What is needed is each line of the data below that holds the string "cone".

**Raw data**
------
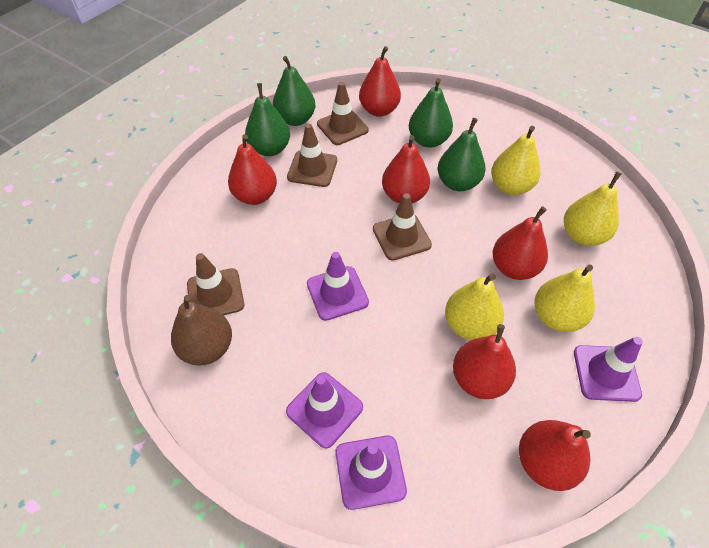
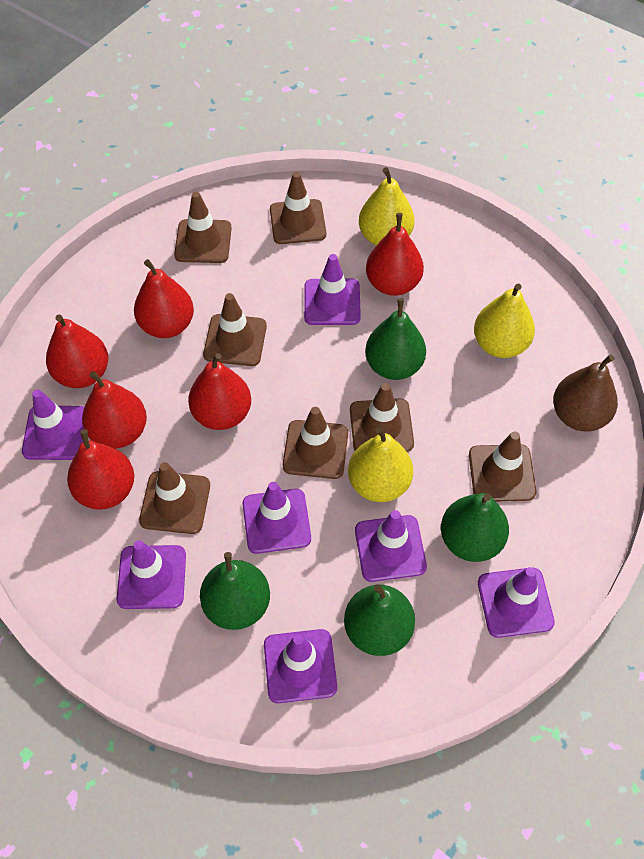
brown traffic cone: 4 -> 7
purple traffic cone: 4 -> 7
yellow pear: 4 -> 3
------
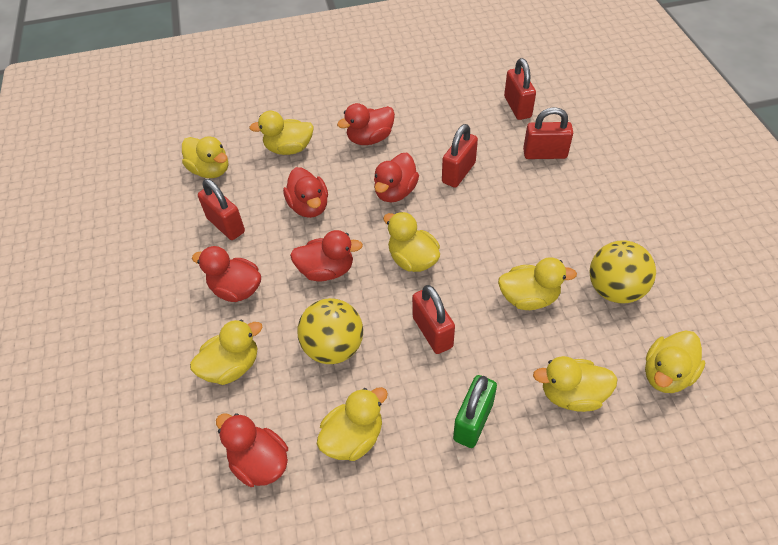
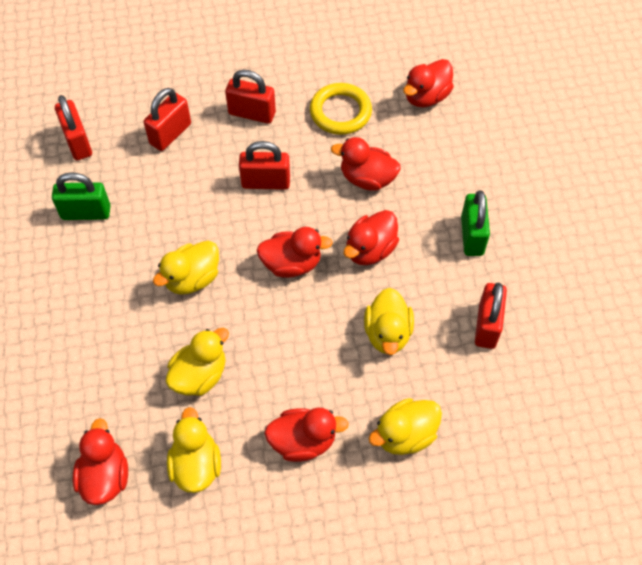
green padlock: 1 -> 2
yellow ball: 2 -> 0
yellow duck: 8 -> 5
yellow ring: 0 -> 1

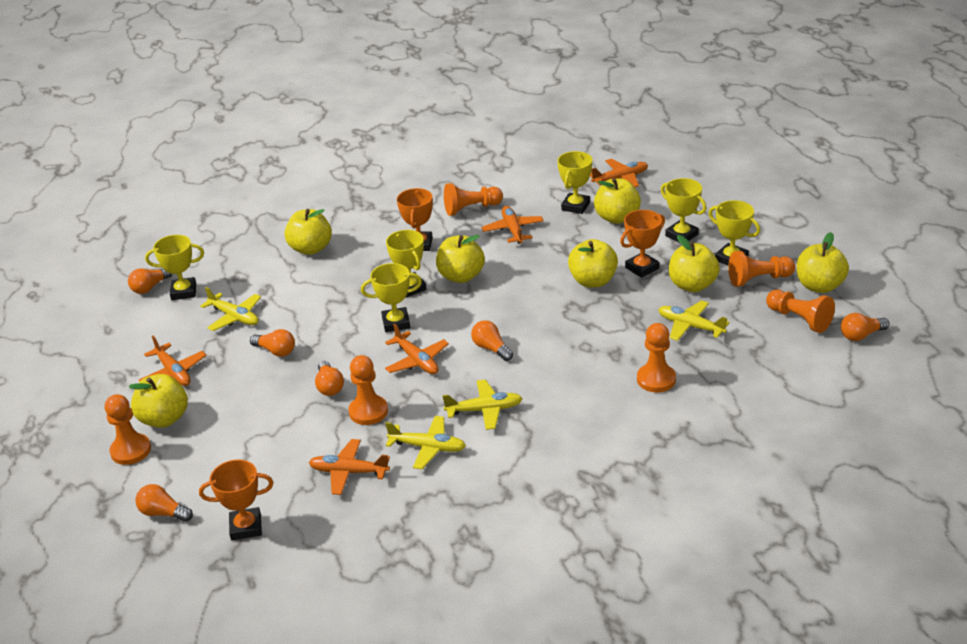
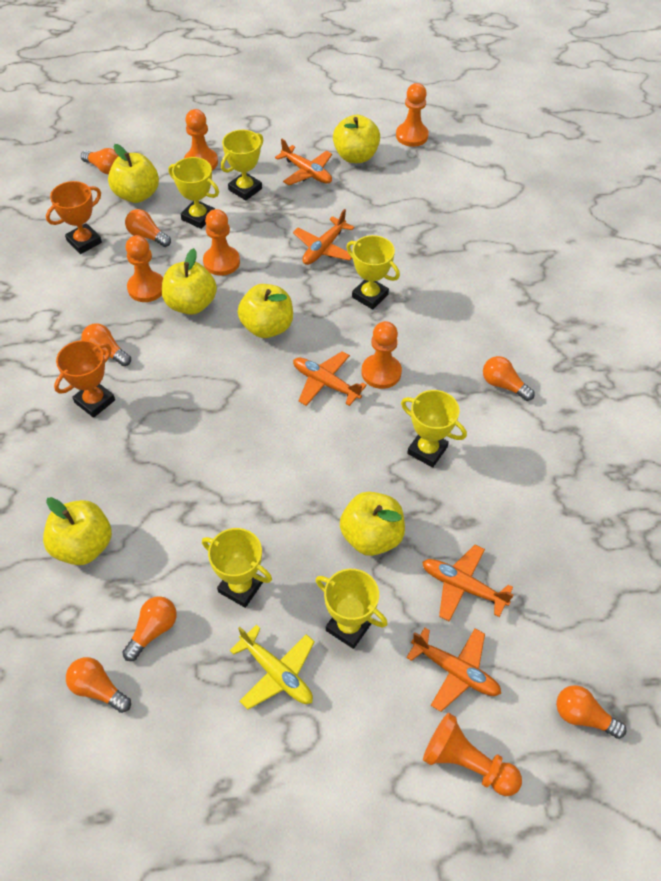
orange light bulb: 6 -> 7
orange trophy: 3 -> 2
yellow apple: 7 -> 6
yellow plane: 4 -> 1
------
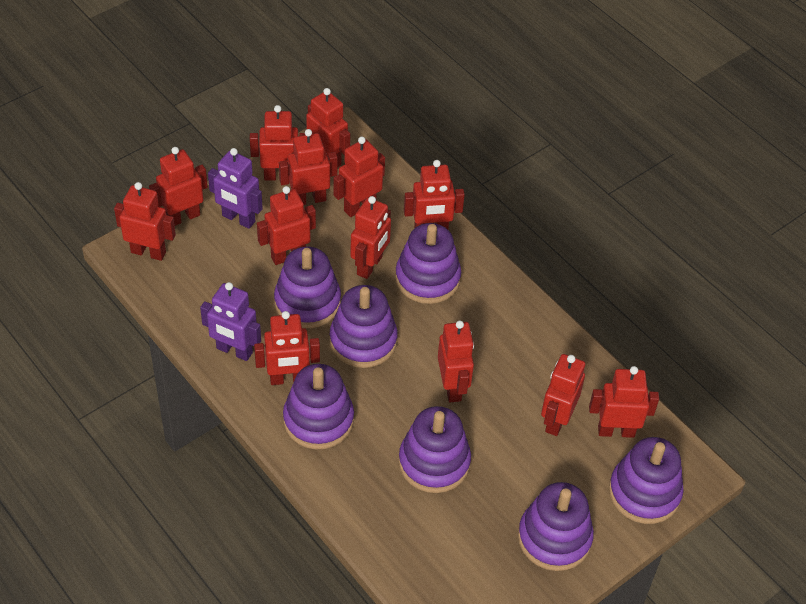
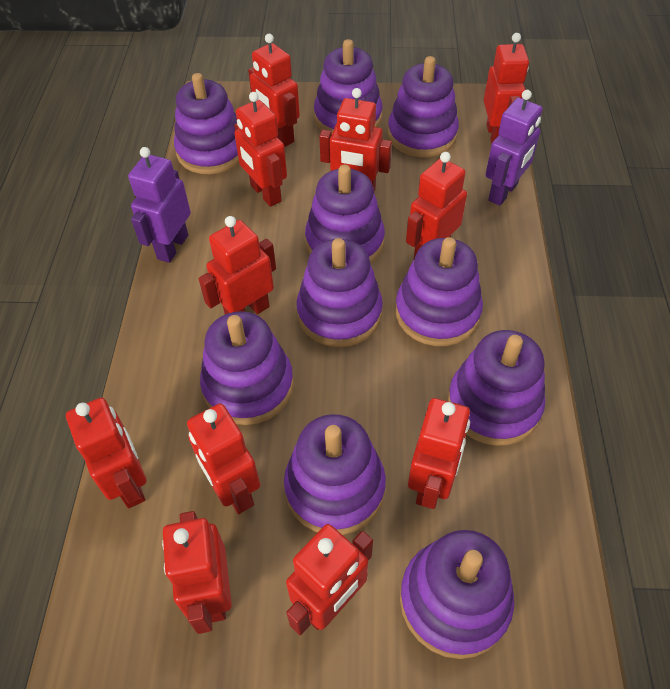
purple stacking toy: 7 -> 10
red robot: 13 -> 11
------
**Reply to the task**
brown traffic cone: 4 -> 7
purple traffic cone: 4 -> 7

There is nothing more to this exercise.